(TASK REQUIREMENTS) Which lines of the listing below contain the word "orange"? Copy each of them.

■ ■ ■ ■ ■ ■ ■

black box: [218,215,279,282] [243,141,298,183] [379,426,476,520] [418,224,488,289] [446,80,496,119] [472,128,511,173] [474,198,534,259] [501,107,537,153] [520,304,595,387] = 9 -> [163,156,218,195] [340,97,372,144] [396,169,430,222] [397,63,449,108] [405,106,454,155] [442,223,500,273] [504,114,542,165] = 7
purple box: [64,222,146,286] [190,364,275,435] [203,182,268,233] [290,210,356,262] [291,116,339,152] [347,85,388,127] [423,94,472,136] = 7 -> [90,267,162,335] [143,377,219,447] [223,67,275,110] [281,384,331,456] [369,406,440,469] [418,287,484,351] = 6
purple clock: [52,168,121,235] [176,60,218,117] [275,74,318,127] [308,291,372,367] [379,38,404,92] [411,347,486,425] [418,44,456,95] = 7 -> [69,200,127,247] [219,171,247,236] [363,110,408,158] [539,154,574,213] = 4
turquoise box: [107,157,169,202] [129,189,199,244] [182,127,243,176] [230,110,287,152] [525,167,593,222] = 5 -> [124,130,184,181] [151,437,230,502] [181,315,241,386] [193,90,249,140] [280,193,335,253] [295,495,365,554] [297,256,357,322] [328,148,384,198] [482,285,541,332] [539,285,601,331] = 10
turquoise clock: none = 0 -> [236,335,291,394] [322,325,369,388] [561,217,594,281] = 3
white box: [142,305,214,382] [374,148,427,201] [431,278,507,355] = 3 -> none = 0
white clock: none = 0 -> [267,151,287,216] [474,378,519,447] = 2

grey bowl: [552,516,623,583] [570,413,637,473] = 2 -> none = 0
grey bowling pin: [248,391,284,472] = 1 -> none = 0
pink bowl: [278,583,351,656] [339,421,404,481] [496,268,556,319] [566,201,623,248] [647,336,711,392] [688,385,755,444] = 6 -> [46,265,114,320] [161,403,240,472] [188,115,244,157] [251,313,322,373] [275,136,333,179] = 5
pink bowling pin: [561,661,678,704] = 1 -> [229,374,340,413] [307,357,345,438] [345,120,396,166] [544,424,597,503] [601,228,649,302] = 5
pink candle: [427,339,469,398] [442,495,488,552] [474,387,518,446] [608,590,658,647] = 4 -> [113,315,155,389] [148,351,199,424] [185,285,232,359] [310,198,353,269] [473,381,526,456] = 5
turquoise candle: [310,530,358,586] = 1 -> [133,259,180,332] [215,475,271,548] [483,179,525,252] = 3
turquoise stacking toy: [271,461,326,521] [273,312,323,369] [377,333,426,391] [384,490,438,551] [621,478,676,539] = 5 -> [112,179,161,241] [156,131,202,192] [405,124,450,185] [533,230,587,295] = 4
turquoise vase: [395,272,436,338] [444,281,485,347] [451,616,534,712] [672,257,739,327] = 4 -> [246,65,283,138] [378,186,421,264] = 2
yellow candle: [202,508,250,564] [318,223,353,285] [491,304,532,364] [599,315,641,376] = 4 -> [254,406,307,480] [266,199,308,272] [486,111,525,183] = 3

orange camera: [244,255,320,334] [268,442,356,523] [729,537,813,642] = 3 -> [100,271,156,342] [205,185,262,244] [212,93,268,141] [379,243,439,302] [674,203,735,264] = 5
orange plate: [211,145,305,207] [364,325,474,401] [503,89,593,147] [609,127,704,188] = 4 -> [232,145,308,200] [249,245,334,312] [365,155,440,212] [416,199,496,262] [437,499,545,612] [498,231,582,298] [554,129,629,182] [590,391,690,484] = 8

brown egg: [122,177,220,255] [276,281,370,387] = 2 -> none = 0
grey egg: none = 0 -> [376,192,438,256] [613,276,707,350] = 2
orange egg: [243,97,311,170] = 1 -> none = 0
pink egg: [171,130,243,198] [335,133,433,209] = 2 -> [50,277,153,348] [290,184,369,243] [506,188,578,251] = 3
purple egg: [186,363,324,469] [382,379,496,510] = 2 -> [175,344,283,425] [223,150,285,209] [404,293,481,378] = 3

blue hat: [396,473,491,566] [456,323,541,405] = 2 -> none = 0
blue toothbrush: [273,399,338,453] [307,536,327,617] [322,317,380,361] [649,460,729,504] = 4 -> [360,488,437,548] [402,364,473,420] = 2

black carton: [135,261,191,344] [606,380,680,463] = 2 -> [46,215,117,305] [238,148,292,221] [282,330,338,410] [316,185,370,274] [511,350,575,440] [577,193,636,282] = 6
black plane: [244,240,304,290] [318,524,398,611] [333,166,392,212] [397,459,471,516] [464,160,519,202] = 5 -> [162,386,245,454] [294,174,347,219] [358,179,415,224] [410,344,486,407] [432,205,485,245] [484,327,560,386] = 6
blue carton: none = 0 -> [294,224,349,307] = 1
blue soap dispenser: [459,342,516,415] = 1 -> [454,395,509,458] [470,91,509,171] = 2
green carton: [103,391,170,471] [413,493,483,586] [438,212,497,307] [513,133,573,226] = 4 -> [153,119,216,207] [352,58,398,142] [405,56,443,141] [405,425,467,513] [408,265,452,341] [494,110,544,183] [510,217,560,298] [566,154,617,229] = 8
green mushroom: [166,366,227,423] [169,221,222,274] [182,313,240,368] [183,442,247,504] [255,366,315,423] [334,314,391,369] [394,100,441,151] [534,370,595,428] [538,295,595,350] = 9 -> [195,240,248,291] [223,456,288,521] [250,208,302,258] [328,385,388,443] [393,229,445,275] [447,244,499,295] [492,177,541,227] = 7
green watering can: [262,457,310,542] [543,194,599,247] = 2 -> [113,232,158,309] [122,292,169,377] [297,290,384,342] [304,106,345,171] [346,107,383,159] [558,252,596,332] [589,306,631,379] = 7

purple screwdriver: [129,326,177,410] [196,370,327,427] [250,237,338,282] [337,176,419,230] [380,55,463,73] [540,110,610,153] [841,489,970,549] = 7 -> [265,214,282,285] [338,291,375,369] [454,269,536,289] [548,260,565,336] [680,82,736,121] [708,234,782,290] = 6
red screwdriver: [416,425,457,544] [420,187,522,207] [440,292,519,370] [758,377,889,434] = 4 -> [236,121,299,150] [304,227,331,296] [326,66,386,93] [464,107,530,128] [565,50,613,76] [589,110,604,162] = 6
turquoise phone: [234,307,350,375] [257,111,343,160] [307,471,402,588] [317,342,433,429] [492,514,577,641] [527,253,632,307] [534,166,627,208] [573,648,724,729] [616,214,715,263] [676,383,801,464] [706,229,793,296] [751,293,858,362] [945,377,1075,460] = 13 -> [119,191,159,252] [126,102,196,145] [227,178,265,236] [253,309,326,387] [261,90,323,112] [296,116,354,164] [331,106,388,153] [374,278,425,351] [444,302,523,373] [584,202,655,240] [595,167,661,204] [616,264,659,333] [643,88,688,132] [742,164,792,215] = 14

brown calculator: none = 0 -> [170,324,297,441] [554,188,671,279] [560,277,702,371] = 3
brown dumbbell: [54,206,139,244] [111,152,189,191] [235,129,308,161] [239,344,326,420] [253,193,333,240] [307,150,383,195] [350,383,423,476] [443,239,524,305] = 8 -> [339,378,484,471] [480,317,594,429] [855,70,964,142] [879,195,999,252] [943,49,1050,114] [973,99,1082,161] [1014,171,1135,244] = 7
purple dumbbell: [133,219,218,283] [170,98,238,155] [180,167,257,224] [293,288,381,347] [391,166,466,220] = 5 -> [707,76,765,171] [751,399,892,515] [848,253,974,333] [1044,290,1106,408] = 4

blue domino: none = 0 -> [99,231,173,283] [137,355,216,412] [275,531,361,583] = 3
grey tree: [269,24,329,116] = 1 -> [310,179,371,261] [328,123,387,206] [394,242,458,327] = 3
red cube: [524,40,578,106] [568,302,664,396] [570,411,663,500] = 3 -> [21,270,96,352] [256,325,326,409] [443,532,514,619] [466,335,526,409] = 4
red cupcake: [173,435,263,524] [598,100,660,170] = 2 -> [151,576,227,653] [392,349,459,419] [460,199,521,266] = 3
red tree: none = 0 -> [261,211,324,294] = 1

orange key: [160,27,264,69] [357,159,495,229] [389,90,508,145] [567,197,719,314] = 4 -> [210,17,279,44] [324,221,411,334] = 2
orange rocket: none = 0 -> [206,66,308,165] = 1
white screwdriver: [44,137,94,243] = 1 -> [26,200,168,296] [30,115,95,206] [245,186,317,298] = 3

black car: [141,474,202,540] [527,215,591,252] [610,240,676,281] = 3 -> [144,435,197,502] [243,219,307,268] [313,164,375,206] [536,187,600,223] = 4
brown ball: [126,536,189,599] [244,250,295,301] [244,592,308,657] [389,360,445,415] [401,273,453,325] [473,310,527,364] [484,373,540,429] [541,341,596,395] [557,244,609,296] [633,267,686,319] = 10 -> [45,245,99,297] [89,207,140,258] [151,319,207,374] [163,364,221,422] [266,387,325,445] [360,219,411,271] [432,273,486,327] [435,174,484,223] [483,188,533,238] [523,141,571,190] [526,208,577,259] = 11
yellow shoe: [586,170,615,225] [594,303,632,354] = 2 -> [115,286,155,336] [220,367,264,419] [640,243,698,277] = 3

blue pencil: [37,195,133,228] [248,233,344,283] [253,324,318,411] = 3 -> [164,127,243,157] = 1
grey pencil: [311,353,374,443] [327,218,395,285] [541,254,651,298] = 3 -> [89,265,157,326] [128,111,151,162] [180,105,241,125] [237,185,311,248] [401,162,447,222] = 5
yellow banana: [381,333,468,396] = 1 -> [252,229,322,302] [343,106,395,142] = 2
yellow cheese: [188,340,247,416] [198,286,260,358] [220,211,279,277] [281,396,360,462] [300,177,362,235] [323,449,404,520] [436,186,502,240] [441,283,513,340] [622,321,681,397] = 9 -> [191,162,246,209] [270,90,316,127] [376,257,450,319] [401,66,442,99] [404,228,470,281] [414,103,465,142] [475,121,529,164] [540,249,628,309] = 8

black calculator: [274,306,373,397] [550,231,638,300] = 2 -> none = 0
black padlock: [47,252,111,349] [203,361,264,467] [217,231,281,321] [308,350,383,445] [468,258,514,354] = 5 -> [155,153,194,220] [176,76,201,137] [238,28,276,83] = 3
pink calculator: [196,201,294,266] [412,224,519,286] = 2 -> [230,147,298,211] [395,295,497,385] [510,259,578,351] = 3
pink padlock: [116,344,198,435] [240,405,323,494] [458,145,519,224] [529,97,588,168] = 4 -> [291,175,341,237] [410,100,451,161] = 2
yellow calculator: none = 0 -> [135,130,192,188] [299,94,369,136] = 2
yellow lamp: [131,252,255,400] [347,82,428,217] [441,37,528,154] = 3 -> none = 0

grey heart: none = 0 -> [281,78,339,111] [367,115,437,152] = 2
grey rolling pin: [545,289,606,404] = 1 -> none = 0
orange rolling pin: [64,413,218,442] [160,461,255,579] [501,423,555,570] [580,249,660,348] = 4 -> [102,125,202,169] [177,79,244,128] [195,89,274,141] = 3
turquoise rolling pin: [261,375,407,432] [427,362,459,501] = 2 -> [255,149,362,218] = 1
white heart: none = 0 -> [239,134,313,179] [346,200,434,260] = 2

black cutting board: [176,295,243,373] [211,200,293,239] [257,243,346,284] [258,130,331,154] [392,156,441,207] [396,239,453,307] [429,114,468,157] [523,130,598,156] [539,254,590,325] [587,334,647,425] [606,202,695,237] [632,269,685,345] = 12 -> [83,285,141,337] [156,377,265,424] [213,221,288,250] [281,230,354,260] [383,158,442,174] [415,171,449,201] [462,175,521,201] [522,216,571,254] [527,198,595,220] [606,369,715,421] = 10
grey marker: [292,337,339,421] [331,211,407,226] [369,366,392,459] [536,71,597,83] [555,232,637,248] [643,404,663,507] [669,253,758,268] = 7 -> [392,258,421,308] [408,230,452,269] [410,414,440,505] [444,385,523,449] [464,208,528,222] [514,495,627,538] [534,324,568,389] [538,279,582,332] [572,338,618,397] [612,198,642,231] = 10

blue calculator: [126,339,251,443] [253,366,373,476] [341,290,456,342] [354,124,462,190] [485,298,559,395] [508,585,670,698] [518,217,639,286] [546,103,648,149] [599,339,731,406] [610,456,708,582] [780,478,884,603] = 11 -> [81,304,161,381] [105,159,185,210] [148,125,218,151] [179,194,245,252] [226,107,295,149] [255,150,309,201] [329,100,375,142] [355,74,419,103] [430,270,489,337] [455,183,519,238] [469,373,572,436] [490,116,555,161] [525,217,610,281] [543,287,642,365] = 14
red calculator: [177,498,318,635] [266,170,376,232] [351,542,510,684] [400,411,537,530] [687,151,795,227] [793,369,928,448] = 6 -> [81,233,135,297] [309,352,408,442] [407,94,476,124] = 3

■ ■ ■ ■ ■ ■ ■

(RESPONSE TO THE TASK)
orange camera: [244,255,320,334] [268,442,356,523] [729,537,813,642] = 3 -> [100,271,156,342] [205,185,262,244] [212,93,268,141] [379,243,439,302] [674,203,735,264] = 5
orange plate: [211,145,305,207] [364,325,474,401] [503,89,593,147] [609,127,704,188] = 4 -> [232,145,308,200] [249,245,334,312] [365,155,440,212] [416,199,496,262] [437,499,545,612] [498,231,582,298] [554,129,629,182] [590,391,690,484] = 8
orange egg: [243,97,311,170] = 1 -> none = 0
orange key: [160,27,264,69] [357,159,495,229] [389,90,508,145] [567,197,719,314] = 4 -> [210,17,279,44] [324,221,411,334] = 2
orange rocket: none = 0 -> [206,66,308,165] = 1
orange rolling pin: [64,413,218,442] [160,461,255,579] [501,423,555,570] [580,249,660,348] = 4 -> [102,125,202,169] [177,79,244,128] [195,89,274,141] = 3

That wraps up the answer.